Task to complete: Exactly as written, print each record in the listing.

Materials provided:
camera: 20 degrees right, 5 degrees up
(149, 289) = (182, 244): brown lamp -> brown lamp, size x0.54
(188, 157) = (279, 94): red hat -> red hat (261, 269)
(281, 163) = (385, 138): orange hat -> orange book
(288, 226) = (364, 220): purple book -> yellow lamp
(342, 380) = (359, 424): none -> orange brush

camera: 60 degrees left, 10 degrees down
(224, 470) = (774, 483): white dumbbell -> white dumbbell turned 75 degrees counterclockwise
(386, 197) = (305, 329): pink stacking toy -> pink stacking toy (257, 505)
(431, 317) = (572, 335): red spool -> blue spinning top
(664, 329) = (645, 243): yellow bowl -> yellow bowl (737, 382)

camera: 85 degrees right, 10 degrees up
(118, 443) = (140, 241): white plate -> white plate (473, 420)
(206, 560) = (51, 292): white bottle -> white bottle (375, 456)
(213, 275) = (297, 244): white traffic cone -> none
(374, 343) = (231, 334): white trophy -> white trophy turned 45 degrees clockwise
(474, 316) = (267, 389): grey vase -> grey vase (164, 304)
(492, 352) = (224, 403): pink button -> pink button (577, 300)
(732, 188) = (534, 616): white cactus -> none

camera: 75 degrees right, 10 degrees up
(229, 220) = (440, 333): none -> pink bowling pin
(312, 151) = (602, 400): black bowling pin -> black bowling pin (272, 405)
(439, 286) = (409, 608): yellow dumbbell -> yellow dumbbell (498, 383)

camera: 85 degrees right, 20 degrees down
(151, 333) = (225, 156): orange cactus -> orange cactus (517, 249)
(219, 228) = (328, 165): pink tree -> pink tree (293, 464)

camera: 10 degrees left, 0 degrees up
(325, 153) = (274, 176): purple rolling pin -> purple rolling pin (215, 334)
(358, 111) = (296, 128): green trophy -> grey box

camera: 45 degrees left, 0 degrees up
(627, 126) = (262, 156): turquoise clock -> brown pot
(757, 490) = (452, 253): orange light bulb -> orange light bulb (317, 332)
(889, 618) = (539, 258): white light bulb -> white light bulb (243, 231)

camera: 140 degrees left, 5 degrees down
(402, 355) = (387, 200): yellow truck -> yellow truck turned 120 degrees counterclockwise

Solution for this problem:
camera: 20 degrees right, 5 degrees up
(149, 289) = (182, 244): brown lamp -> brown lamp, size x0.54
(188, 157) = (279, 94): red hat -> red hat (261, 269)
(281, 163) = (385, 138): orange hat -> orange book
(288, 226) = (364, 220): purple book -> yellow lamp
(342, 380) = (359, 424): none -> orange brush

camera: 60 degrees left, 10 degrees down
(224, 470) = (774, 483): white dumbbell -> white dumbbell turned 75 degrees counterclockwise
(386, 197) = (305, 329): pink stacking toy -> pink stacking toy (257, 505)
(431, 317) = (572, 335): red spool -> blue spinning top
(664, 329) = (645, 243): yellow bowl -> yellow bowl (737, 382)

camera: 85 degrees right, 10 degrees up
(118, 443) = (140, 241): white plate -> white plate (473, 420)
(206, 560) = (51, 292): white bottle -> white bottle (375, 456)
(213, 275) = (297, 244): white traffic cone -> none
(374, 343) = (231, 334): white trophy -> white trophy turned 45 degrees clockwise
(474, 316) = (267, 389): grey vase -> grey vase (164, 304)
(492, 352) = (224, 403): pink button -> pink button (577, 300)
(732, 188) = (534, 616): white cactus -> none

camera: 75 degrees right, 10 degrees up
(229, 220) = (440, 333): none -> pink bowling pin
(312, 151) = (602, 400): black bowling pin -> black bowling pin (272, 405)
(439, 286) = (409, 608): yellow dumbbell -> yellow dumbbell (498, 383)

camera: 85 degrees right, 20 degrees down
(151, 333) = (225, 156): orange cactus -> orange cactus (517, 249)
(219, 228) = (328, 165): pink tree -> pink tree (293, 464)

camera: 10 degrees left, 0 degrees up
(325, 153) = (274, 176): purple rolling pin -> purple rolling pin (215, 334)
(358, 111) = (296, 128): green trophy -> grey box

camera: 45 degrees left, 0 degrees up
(627, 126) = (262, 156): turquoise clock -> brown pot
(757, 490) = (452, 253): orange light bulb -> orange light bulb (317, 332)
(889, 618) = (539, 258): white light bulb -> white light bulb (243, 231)

camera: 140 degrees left, 5 degrees down
(402, 355) = (387, 200): yellow truck -> yellow truck turned 120 degrees counterclockwise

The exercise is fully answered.